» Problem description
Exact reproduction, images excluded: write out the records below.

[Opening Given records section]

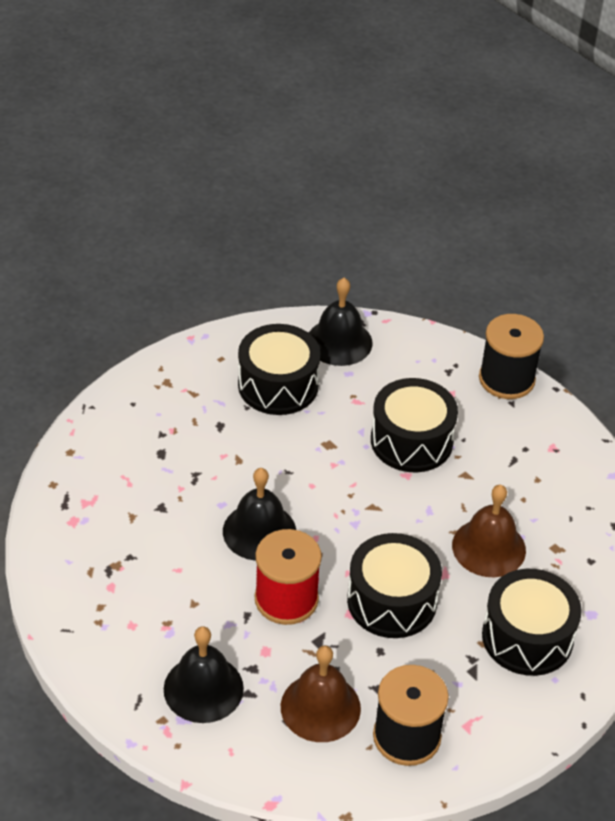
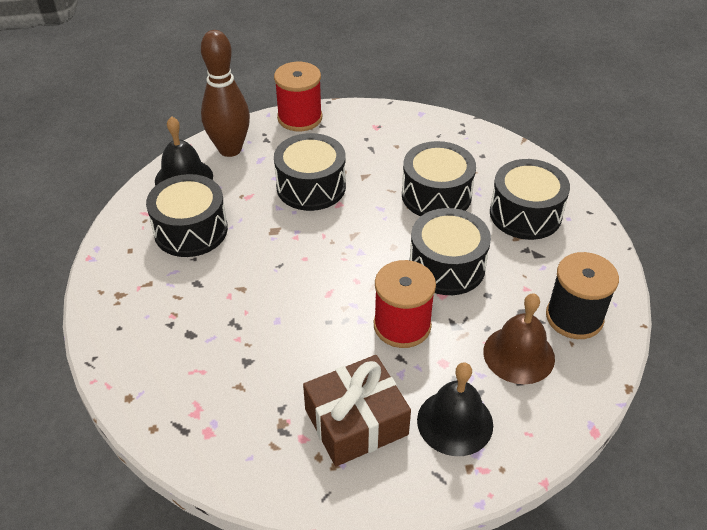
camera: 55 degrees left, 0 degrees up
black bell [223,468,296,561] -> none
brown bell [452,485,526,577] -> black drum [402,141,476,216]
black spool [479,314,544,399] -> red spool [274,62,322,131]
none -> brown bowling pin [201,30,250,157]
none -> brown gift [303,355,411,466]

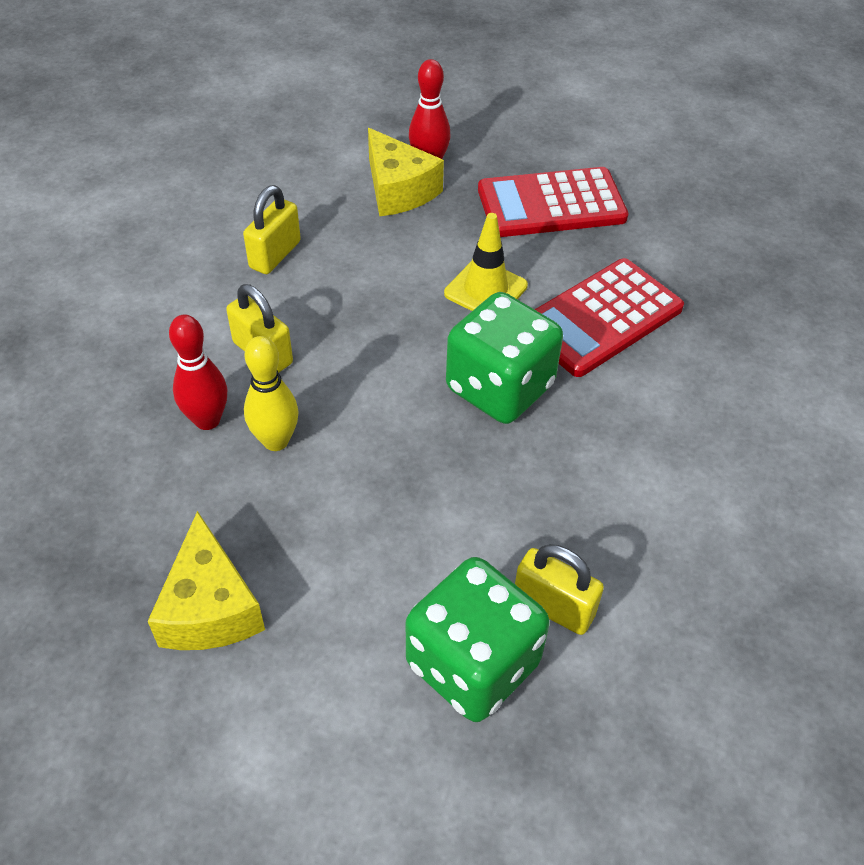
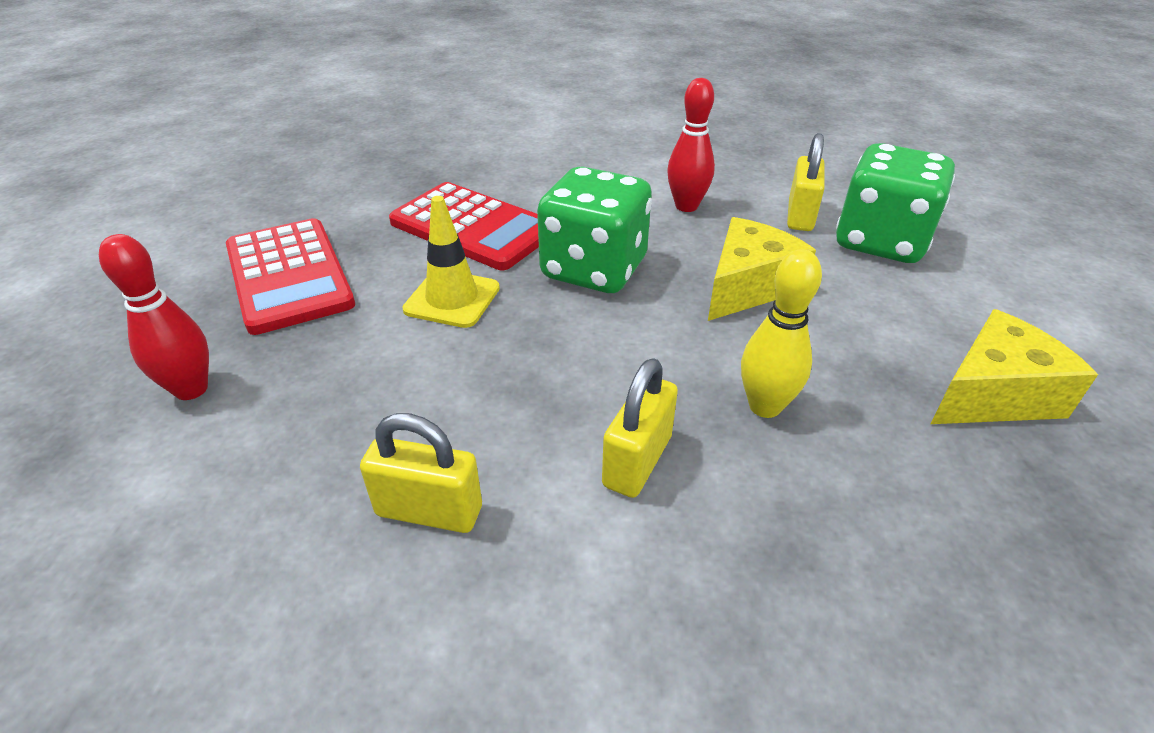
camera: 105 degrees left, 10 degrees down
red bowling pin [169,315,227,430] -> red bowling pin moved to [667,78,715,212]
yellow cheese [368,128,444,216] -> yellow cheese moved to [708,217,816,321]

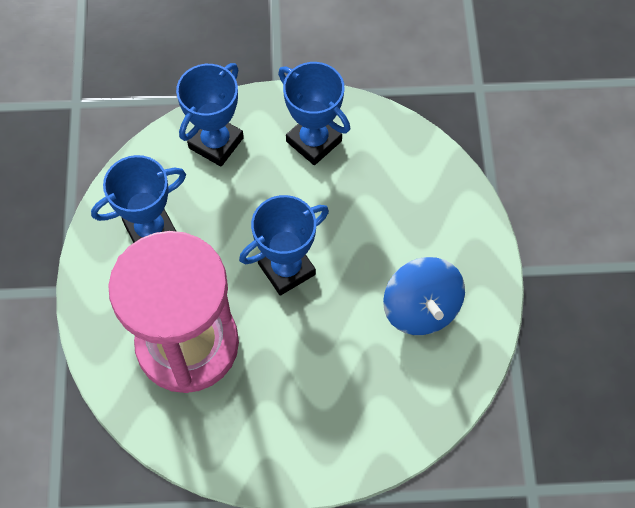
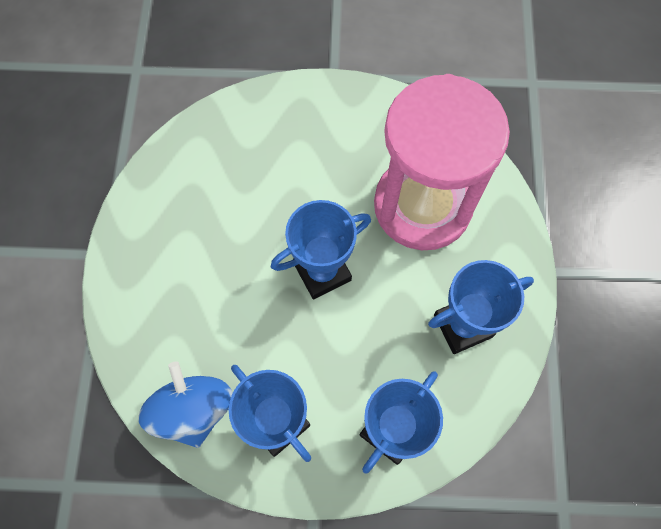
camera: 175 degrees left, 5 degrees up
blue spinning top [383,257,465,335] -> blue spinning top moved to [138,361,232,448]

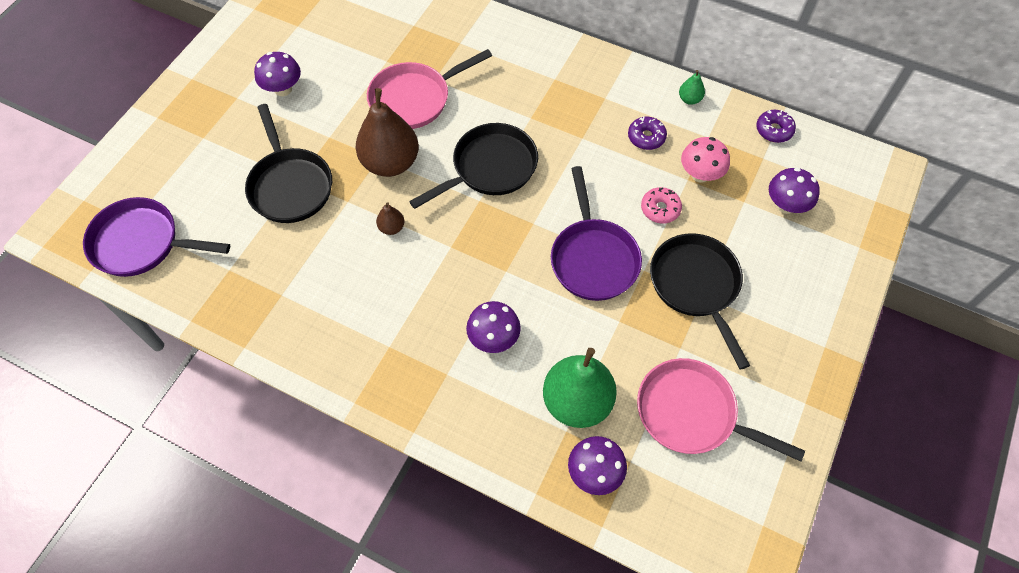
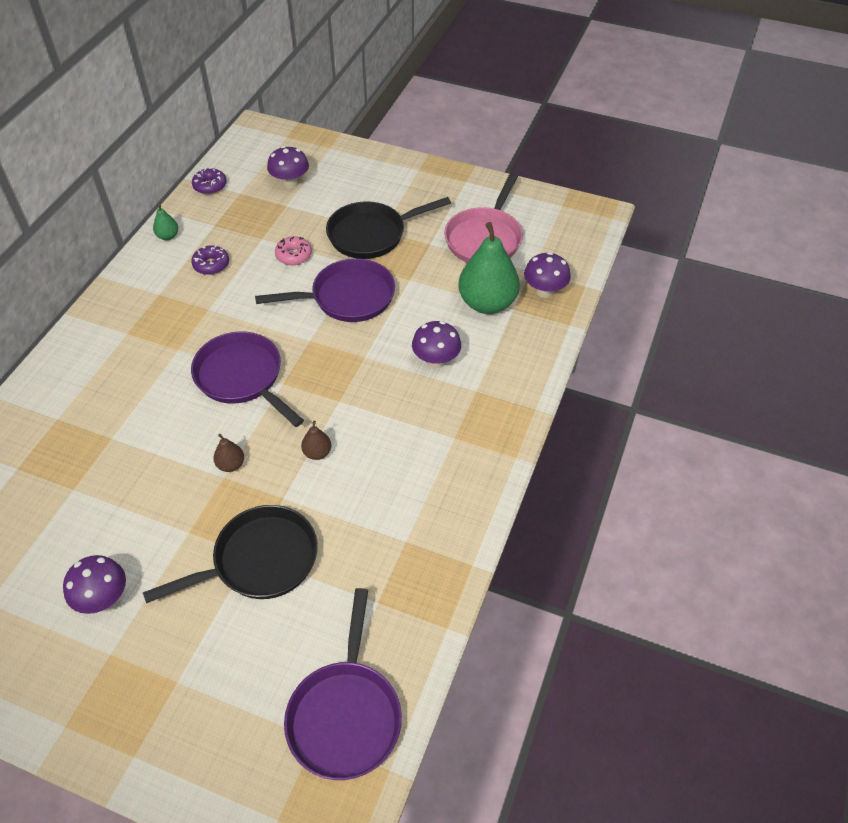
camera: 95 degrees left, 10 degrees down
brown pear [356,88,419,177] -> brown pear [213,434,244,472], size x0.43
pink pan [367,49,492,129] -> none
black pan [409,123,538,209] -> purple pan [191,331,304,427]
pink mushroom [681,137,730,183] -> none

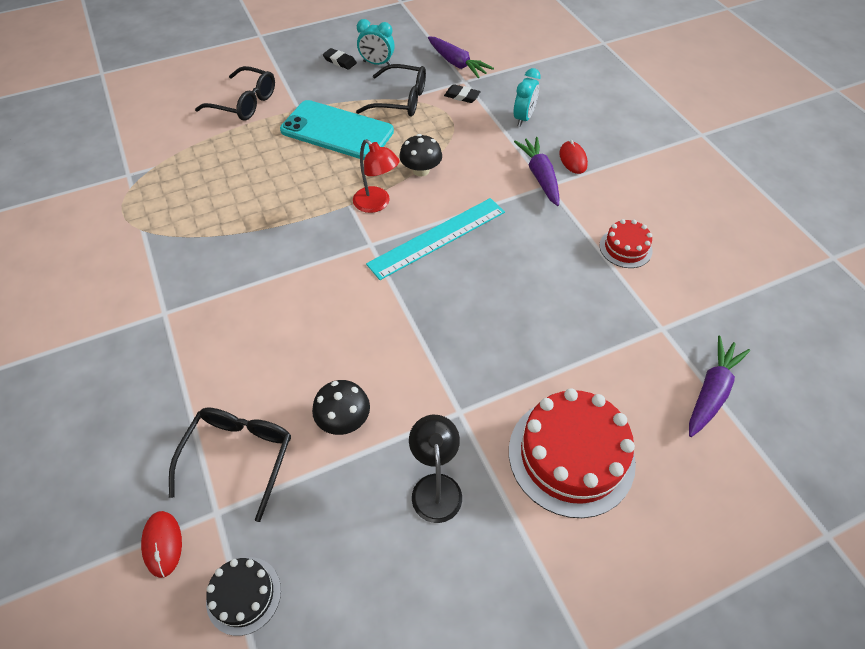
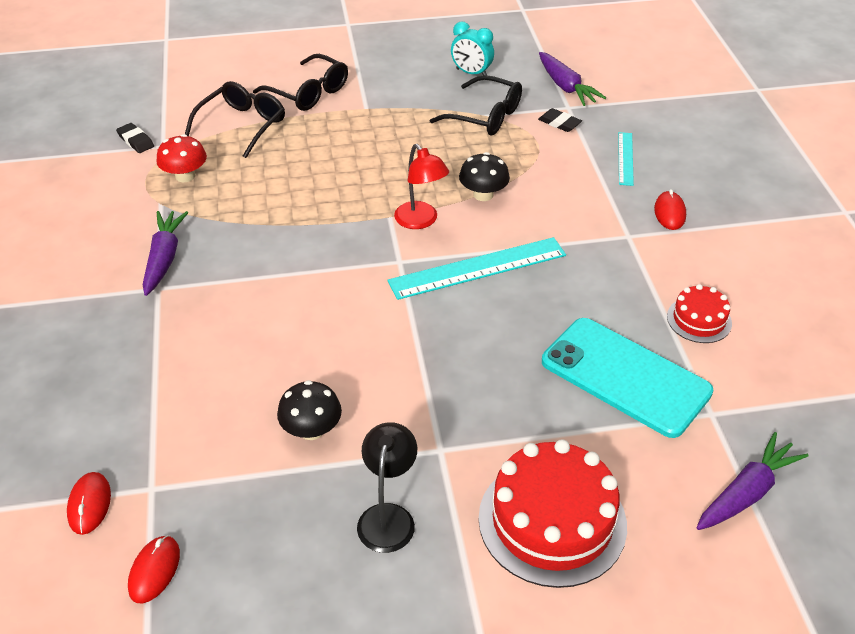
camera: 15 degrees right, 10 degrees down
black glasses [169,408,291,522] -> black glasses moved to [185,81,285,158]
black cake [206,557,281,636] -> red mouse [128,535,180,603]
turquoise phone [280,100,394,160] -> turquoise phone moved to [542,318,714,438]
black eraser [323,48,357,70] -> black eraser moved to [116,123,154,153]
turquoise clock [514,68,541,127] -> turquoise ruler [618,132,634,186]
purple carrot [514,137,560,206] -> purple carrot moved to [143,211,189,296]
none -> red mushroom [156,134,207,182]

[Closing Given records section]

» Solution for this exercise
camera: 55 degrees left, 0 degrees up
black bell [223,468,296,561] -> none
brown bell [452,485,526,577] -> black drum [402,141,476,216]
black spool [479,314,544,399] -> red spool [274,62,322,131]
none -> brown bowling pin [201,30,250,157]
none -> brown gift [303,355,411,466]

camera: 105 degrees left, 10 degrees down
red bowling pin [169,315,227,430] -> red bowling pin moved to [667,78,715,212]
yellow cheese [368,128,444,216] -> yellow cheese moved to [708,217,816,321]

camera: 175 degrees left, 5 degrees up
blue spinning top [383,257,465,335] -> blue spinning top moved to [138,361,232,448]

camera: 95 degrees left, 10 degrees down
brown pear [356,88,419,177] -> brown pear [213,434,244,472], size x0.43
pink pan [367,49,492,129] -> none
black pan [409,123,538,209] -> purple pan [191,331,304,427]
pink mushroom [681,137,730,183] -> none

camera: 15 degrees right, 10 degrees down
black glasses [169,408,291,522] -> black glasses moved to [185,81,285,158]
black cake [206,557,281,636] -> red mouse [128,535,180,603]
turquoise phone [280,100,394,160] -> turquoise phone moved to [542,318,714,438]
black eraser [323,48,357,70] -> black eraser moved to [116,123,154,153]
turquoise clock [514,68,541,127] -> turquoise ruler [618,132,634,186]
purple carrot [514,137,560,206] -> purple carrot moved to [143,211,189,296]
none -> red mushroom [156,134,207,182]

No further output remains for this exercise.